Information provided Start Marker
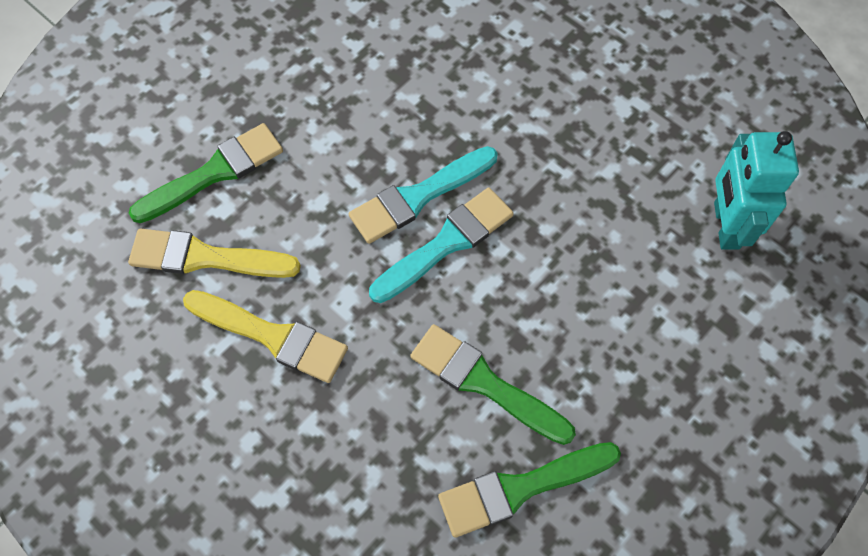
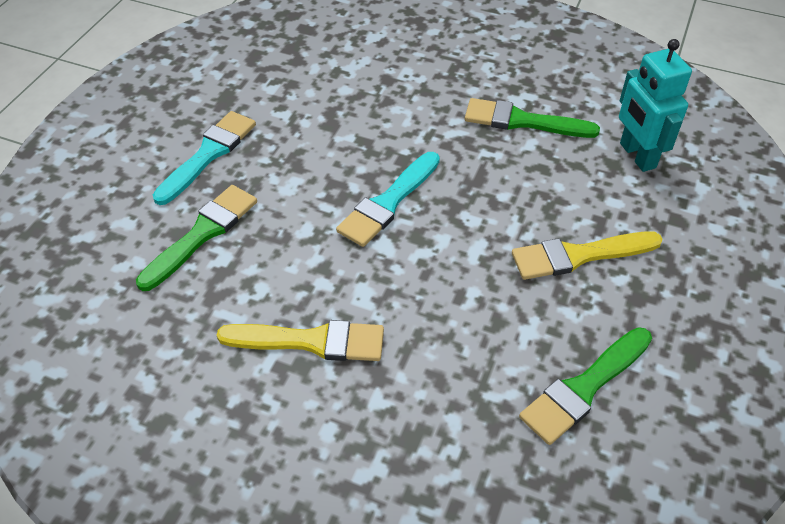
camera: 20 degrees left, 15 degrees down
(205, 257) = (222, 299): yellow brush -> yellow brush (579, 255)
(446, 243) = (428, 228): turquoise brush -> turquoise brush (208, 154)
(484, 383) = (512, 319): green brush -> green brush (522, 121)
Information provided End Marker
Every word of the data should be reproduced exactly; please omit any pictures.

camera: 20 degrees left, 15 degrees down
(205, 257) = (222, 299): yellow brush -> yellow brush (579, 255)
(446, 243) = (428, 228): turquoise brush -> turquoise brush (208, 154)
(484, 383) = (512, 319): green brush -> green brush (522, 121)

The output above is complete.